··· Information supplied

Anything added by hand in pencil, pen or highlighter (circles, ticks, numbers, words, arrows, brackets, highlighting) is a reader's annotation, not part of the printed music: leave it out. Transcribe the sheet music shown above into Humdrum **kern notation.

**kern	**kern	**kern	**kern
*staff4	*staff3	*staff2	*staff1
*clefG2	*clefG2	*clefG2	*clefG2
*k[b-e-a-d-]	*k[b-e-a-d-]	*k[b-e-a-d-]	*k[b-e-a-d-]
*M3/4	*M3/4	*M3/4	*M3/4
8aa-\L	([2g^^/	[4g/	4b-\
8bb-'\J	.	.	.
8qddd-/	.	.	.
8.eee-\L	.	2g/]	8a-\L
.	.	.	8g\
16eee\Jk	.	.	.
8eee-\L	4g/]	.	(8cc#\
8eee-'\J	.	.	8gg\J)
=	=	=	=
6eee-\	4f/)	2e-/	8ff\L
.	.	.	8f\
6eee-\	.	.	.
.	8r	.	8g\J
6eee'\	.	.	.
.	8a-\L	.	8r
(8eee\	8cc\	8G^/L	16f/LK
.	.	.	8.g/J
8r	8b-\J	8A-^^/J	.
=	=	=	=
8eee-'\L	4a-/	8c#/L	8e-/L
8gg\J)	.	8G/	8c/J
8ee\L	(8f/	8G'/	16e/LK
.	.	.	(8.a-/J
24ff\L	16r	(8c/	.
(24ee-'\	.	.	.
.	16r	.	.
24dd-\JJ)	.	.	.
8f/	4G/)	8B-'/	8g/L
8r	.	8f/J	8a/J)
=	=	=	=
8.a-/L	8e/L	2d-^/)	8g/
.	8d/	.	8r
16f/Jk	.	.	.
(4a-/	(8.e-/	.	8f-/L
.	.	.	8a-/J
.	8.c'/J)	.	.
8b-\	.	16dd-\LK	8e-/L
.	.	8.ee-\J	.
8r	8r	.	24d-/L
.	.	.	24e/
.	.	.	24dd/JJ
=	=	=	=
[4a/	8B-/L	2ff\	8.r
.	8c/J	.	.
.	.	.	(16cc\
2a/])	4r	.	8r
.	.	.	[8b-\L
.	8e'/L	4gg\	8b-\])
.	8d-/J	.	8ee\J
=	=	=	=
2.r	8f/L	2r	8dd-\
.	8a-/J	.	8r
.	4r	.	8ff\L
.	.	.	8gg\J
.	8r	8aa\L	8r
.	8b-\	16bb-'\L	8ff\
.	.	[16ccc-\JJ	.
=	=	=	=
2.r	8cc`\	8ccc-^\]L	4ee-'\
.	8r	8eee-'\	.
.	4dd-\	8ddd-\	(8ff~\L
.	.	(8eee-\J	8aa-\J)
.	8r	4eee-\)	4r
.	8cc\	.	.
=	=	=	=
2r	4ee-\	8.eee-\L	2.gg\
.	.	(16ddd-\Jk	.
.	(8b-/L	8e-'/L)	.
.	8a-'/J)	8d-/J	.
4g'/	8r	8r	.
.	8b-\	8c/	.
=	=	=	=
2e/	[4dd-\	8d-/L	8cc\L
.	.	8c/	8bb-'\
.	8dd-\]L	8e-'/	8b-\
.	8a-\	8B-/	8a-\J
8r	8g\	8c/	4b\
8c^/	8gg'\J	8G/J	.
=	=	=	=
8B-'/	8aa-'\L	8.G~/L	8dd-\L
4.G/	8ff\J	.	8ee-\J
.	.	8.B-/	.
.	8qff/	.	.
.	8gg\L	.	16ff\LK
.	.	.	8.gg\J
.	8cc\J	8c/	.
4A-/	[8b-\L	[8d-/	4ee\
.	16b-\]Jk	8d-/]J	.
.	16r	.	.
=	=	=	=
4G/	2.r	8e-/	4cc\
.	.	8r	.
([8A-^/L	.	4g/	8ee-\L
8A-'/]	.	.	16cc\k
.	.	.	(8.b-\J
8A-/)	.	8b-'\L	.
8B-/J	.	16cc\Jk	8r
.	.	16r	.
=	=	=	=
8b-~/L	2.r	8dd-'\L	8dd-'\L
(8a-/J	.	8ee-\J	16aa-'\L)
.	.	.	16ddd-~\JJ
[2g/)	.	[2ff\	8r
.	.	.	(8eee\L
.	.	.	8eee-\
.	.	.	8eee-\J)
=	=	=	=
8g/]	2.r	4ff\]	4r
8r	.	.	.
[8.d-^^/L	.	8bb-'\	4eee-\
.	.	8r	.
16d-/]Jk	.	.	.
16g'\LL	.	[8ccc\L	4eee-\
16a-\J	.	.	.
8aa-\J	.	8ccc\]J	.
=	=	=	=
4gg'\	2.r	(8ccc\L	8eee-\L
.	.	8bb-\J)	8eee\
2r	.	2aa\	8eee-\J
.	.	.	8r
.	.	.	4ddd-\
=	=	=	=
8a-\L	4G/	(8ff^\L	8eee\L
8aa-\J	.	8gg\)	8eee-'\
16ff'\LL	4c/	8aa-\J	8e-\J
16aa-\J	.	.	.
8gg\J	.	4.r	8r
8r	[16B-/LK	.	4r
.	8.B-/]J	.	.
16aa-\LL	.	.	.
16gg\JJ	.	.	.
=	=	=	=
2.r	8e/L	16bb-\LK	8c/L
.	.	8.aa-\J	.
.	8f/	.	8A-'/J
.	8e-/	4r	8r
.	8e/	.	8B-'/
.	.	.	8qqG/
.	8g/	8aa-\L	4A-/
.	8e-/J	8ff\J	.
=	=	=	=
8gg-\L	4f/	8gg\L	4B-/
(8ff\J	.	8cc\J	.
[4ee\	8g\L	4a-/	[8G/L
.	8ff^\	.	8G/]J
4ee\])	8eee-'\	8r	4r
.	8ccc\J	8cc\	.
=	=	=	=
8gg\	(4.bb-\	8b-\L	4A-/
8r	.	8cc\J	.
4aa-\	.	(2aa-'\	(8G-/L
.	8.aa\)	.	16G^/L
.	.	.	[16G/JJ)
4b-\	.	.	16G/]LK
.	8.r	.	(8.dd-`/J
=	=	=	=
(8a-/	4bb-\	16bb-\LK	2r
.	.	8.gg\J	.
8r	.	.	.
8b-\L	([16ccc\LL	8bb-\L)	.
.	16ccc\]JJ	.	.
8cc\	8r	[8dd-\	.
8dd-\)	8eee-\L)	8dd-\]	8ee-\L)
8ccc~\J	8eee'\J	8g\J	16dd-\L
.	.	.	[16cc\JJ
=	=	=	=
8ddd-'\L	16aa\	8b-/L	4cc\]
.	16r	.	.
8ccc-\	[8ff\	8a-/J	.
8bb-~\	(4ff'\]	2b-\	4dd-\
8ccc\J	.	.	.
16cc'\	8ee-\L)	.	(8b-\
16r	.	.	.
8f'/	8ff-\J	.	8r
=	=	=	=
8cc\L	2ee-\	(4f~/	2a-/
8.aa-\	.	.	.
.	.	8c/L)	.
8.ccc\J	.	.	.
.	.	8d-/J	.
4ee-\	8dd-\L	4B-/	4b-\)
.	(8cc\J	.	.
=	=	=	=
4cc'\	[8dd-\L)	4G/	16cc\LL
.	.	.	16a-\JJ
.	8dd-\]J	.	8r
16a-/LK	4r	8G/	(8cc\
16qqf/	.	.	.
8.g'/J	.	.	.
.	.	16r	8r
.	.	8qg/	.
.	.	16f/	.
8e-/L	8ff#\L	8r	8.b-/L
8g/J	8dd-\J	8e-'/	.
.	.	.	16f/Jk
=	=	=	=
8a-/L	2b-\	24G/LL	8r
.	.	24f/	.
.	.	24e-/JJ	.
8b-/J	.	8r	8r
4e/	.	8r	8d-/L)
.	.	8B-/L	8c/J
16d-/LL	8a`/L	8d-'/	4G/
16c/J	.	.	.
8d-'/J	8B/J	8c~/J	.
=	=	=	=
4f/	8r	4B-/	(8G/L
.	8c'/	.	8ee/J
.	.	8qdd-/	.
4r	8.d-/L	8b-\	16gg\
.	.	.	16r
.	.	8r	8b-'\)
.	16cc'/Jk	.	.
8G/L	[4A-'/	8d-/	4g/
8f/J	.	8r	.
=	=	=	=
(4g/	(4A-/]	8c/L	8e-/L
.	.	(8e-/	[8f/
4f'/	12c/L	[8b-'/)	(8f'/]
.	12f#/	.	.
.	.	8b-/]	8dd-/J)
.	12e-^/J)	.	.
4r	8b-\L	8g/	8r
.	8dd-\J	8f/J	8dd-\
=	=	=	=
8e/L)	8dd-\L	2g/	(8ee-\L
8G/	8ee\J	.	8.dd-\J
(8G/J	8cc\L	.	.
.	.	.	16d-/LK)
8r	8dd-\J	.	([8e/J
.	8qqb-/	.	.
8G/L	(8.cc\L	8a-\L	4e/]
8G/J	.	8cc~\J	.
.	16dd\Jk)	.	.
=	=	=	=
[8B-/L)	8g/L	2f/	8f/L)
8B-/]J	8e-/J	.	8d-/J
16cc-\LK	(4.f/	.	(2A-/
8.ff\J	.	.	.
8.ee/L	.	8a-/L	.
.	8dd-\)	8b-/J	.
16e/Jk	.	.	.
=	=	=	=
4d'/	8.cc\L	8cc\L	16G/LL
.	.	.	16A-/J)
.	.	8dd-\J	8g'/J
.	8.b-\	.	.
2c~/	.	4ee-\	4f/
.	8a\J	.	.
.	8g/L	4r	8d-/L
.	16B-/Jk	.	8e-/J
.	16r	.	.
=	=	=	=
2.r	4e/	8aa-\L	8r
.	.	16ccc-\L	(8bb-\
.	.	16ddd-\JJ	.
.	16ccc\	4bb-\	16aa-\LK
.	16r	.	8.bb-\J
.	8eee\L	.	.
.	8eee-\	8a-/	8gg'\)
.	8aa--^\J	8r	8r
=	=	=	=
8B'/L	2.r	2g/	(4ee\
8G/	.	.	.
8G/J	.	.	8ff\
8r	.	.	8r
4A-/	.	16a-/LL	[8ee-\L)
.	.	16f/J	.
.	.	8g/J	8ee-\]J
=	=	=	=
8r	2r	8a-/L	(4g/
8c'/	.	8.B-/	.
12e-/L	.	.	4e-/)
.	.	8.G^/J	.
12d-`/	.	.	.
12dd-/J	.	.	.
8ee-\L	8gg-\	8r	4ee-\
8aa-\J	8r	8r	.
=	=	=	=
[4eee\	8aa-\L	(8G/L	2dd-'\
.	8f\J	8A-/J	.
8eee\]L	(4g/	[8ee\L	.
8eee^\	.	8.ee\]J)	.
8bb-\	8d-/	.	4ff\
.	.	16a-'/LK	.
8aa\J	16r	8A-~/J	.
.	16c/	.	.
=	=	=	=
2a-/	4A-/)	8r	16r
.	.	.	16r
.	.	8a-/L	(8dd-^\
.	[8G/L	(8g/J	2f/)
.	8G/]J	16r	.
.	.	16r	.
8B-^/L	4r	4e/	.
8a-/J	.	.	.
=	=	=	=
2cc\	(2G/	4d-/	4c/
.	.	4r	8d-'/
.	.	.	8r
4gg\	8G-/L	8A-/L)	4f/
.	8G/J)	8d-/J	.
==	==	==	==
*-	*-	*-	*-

······

(Directions) Show each line of the items above that contains the string "kern".

(Correct answer)
Anything added by hand in pencil, pen or highlighter (circles, ticks, numbers, words, arrows, brackets, highlighting) is a reader's annotation, not part of the printed music: leave it out. Transcribe the sheet music shown above into Humdrum **kern notation.
**kern	**kern	**kern	**kern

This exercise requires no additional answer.